§ **Task details**
The listing is to be repeated exactly, and its pictures are to be left out.

§ **Information supplied**
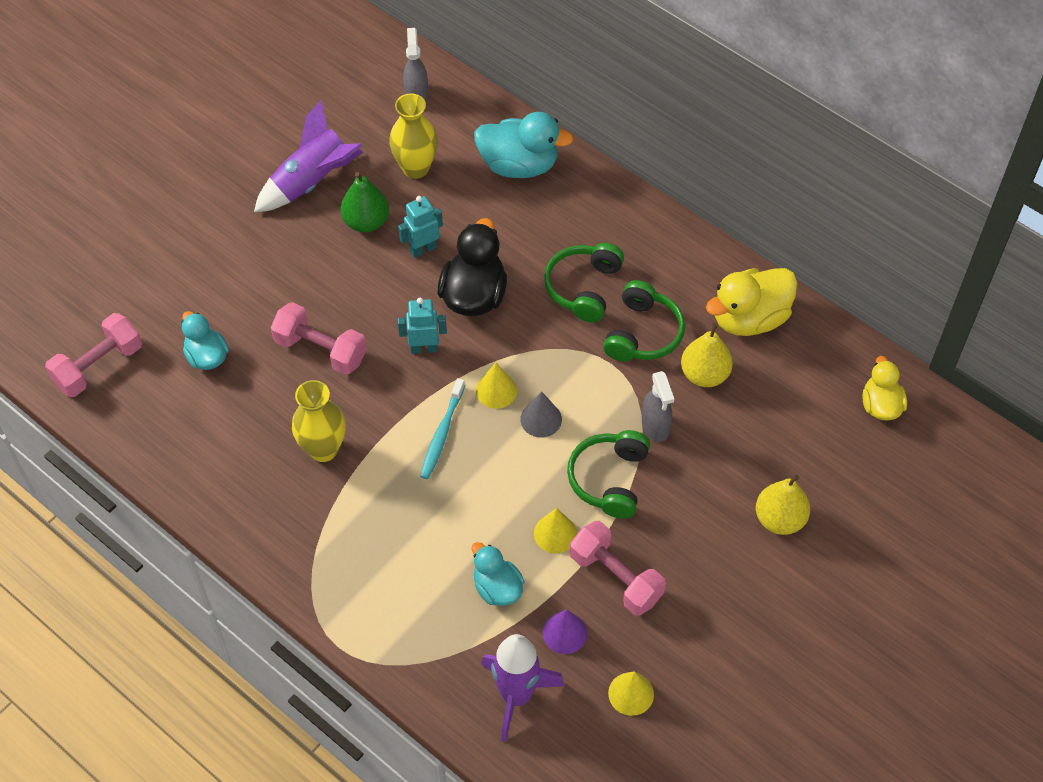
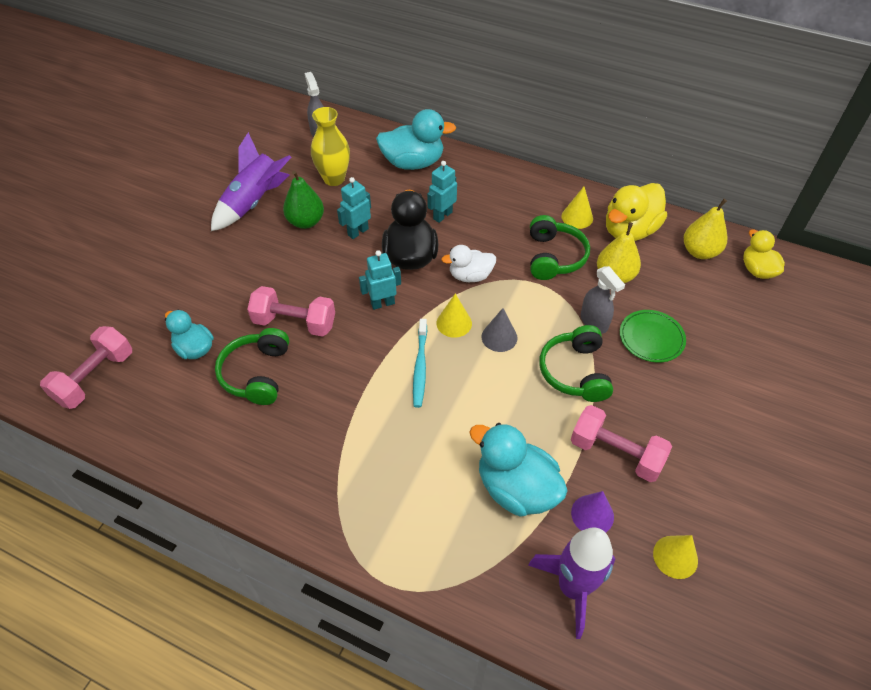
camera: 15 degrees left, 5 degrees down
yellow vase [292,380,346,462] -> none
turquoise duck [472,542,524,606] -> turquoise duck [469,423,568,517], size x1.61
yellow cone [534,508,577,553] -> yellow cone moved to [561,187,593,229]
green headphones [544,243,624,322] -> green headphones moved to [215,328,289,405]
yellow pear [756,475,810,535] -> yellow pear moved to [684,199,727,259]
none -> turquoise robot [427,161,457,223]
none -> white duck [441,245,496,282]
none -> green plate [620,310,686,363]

§ **Answer to the exercise**
camera: 15 degrees left, 5 degrees down
yellow vase [292,380,346,462] -> none
turquoise duck [472,542,524,606] -> turquoise duck [469,423,568,517], size x1.61
yellow cone [534,508,577,553] -> yellow cone moved to [561,187,593,229]
green headphones [544,243,624,322] -> green headphones moved to [215,328,289,405]
yellow pear [756,475,810,535] -> yellow pear moved to [684,199,727,259]
none -> turquoise robot [427,161,457,223]
none -> white duck [441,245,496,282]
none -> green plate [620,310,686,363]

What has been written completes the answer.